(Records from a data collection)
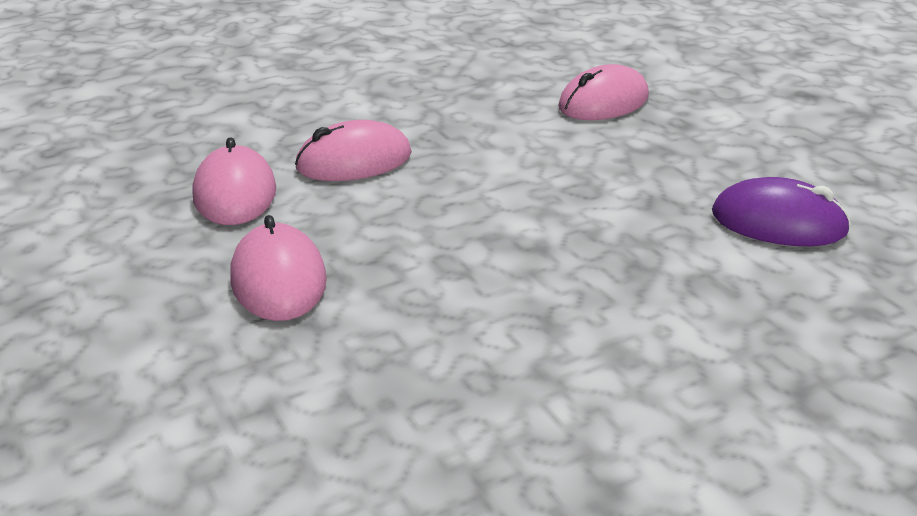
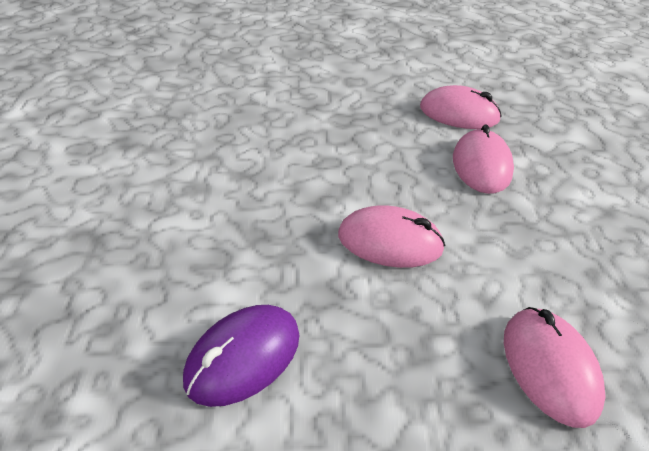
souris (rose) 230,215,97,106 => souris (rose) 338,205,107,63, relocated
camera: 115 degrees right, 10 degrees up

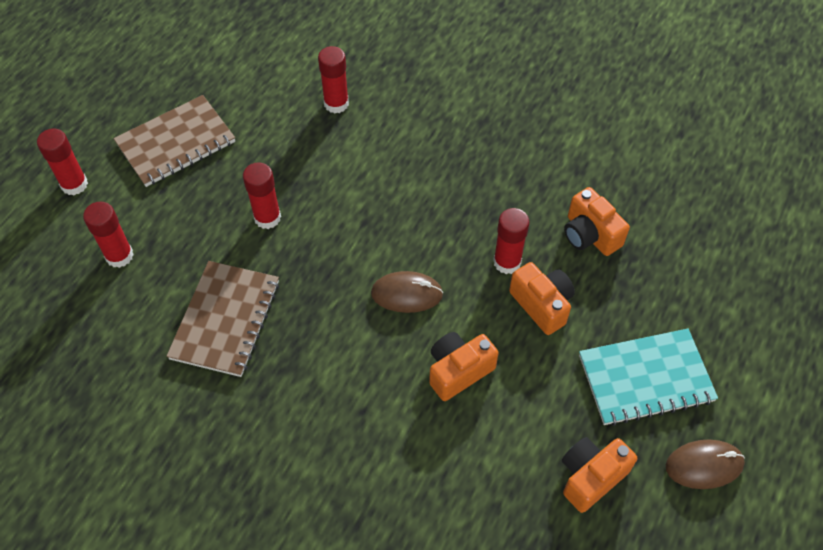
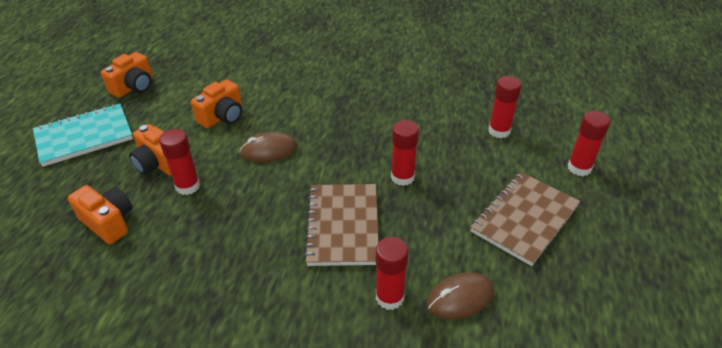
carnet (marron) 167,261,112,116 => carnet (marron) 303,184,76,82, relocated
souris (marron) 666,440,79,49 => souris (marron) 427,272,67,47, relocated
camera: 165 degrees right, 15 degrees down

■ **Problem requirements**
Repeat exactly, and only, the lines from the one containing "carnet (marron) 167,261,112,116" through the last line above.

■ **Task answer**
carnet (marron) 167,261,112,116 => carnet (marron) 303,184,76,82, relocated
souris (marron) 666,440,79,49 => souris (marron) 427,272,67,47, relocated
camera: 165 degrees right, 15 degrees down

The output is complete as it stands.